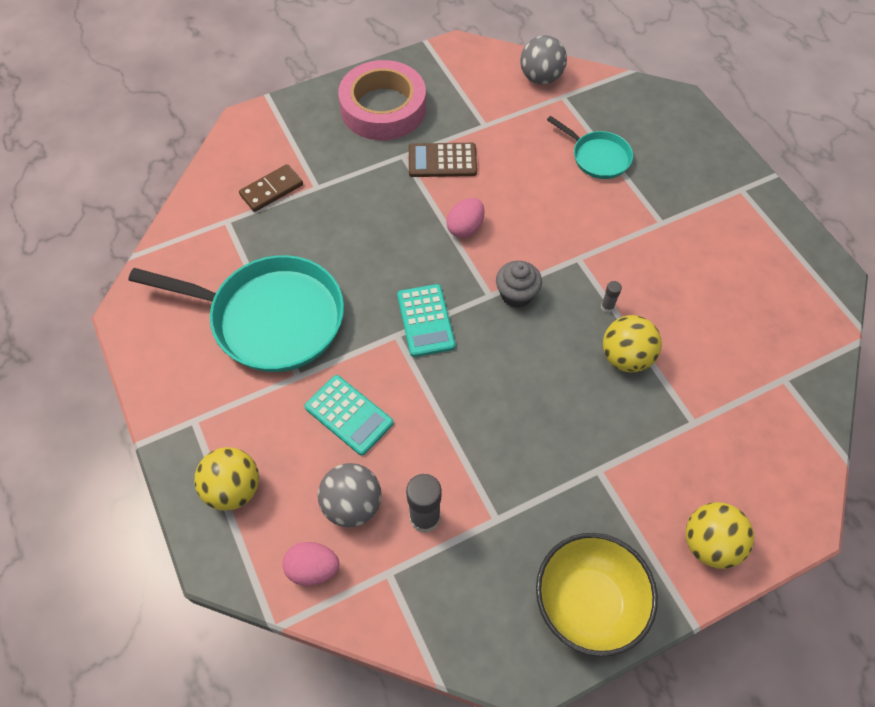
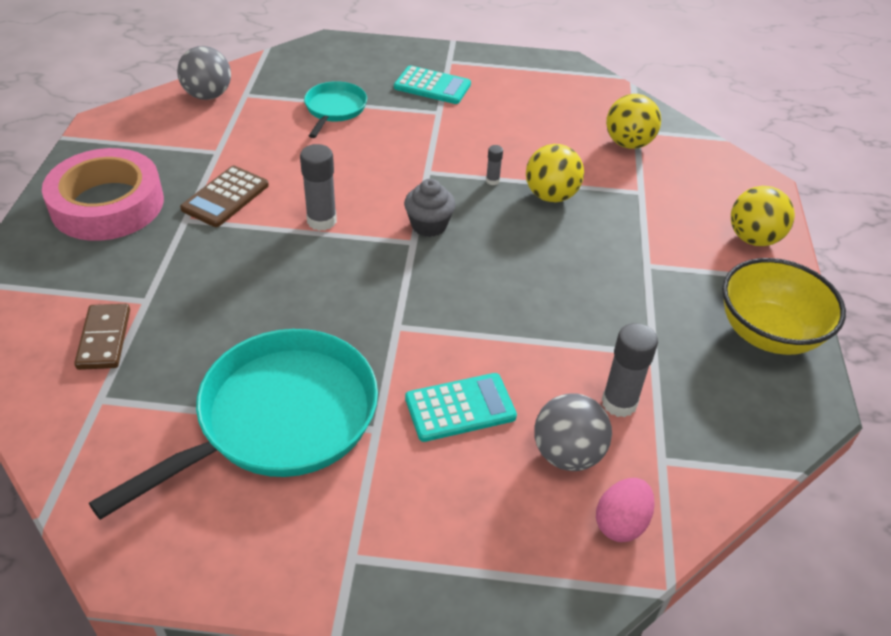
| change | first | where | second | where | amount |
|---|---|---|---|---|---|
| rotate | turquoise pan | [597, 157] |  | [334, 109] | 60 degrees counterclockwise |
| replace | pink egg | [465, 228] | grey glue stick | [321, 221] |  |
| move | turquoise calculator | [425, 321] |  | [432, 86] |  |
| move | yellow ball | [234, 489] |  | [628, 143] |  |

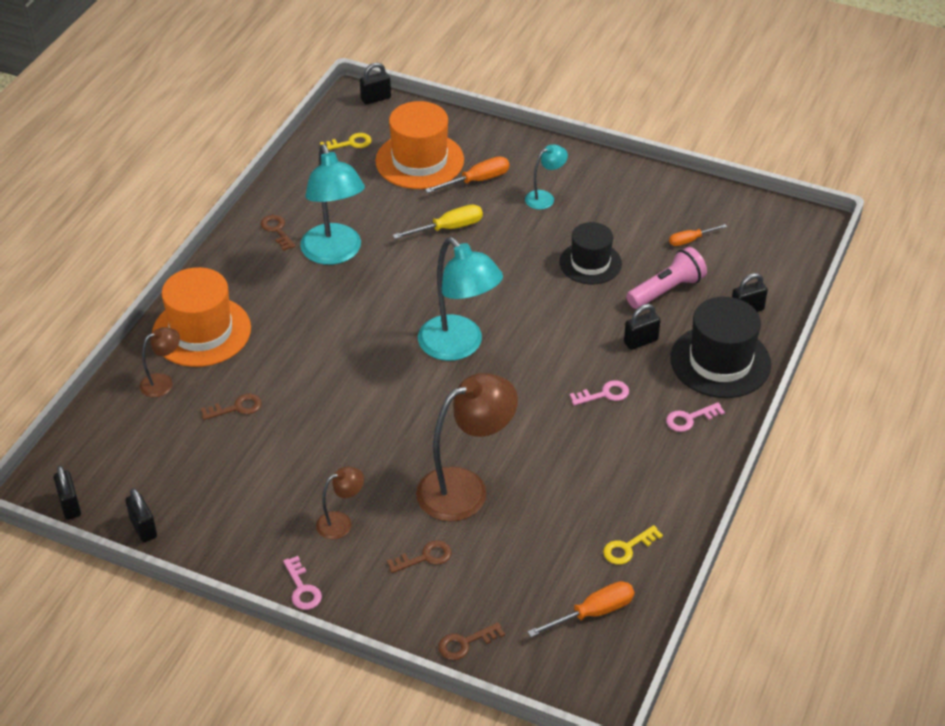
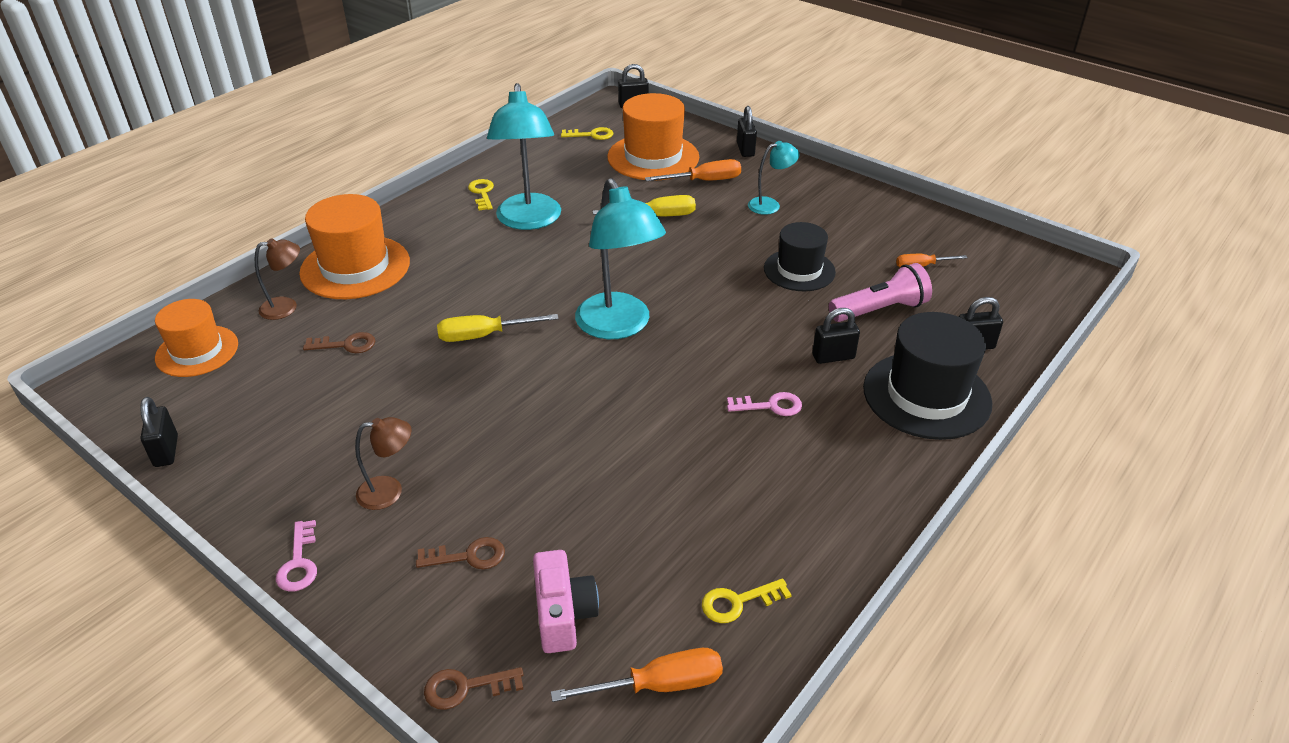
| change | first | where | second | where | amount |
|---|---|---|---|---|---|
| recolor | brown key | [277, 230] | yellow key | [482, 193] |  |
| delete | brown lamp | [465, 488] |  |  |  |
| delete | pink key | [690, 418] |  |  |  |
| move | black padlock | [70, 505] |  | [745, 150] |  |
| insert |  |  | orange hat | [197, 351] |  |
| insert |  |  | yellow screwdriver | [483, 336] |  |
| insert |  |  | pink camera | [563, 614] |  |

────

__WHAT THE TASK REQUIRES__. Your output should be the full set of entries above, restated word for word and free of pictures.

__TASK OUTPUT__.
| change | first | where | second | where | amount |
|---|---|---|---|---|---|
| rotate | turquoise pan | [597, 157] |  | [334, 109] | 60 degrees counterclockwise |
| replace | pink egg | [465, 228] | grey glue stick | [321, 221] |  |
| move | turquoise calculator | [425, 321] |  | [432, 86] |  |
| move | yellow ball | [234, 489] |  | [628, 143] |  |

| change | first | where | second | where | amount |
|---|---|---|---|---|---|
| recolor | brown key | [277, 230] | yellow key | [482, 193] |  |
| delete | brown lamp | [465, 488] |  |  |  |
| delete | pink key | [690, 418] |  |  |  |
| move | black padlock | [70, 505] |  | [745, 150] |  |
| insert |  |  | orange hat | [197, 351] |  |
| insert |  |  | yellow screwdriver | [483, 336] |  |
| insert |  |  | pink camera | [563, 614] |  |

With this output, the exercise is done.